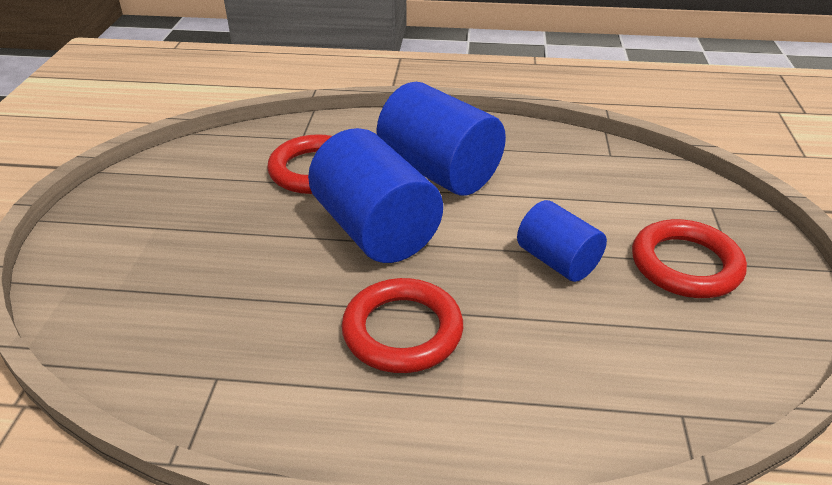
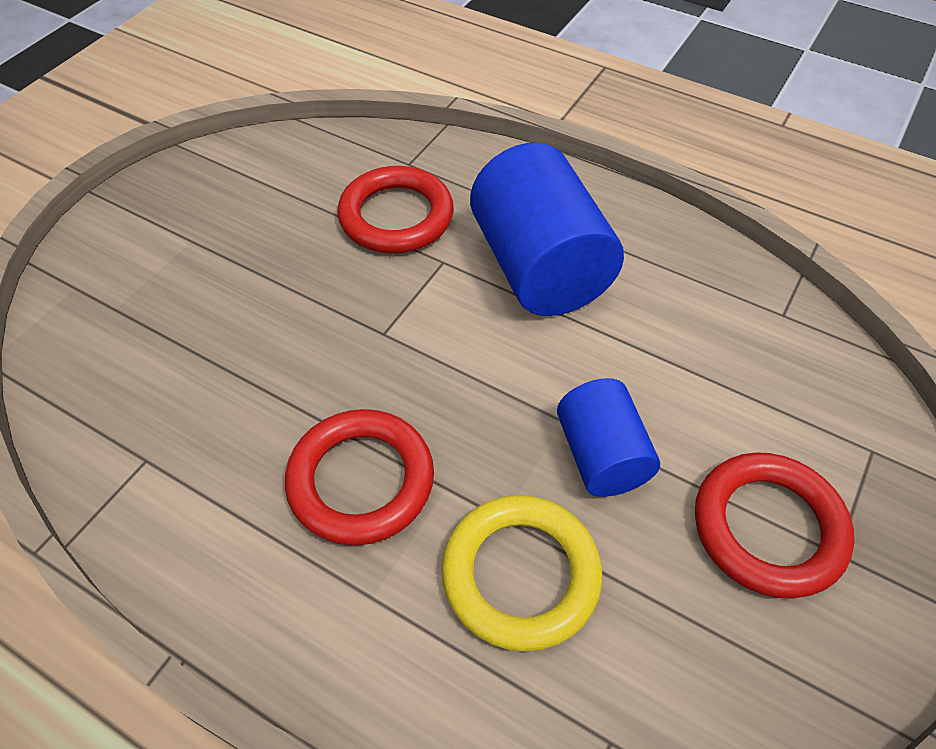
camera: 25 degrees right, 15 degrees up
(375, 230) = (414, 328): blue cylinder -> none
(555, 345) = (521, 575): none -> yellow ring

§ **EXERCISE GOAL**
Once you have found every line in the listing that holds the string "none", copy each of them.

§ **EXERCISE SOLUTION**
(375, 230) = (414, 328): blue cylinder -> none
(555, 345) = (521, 575): none -> yellow ring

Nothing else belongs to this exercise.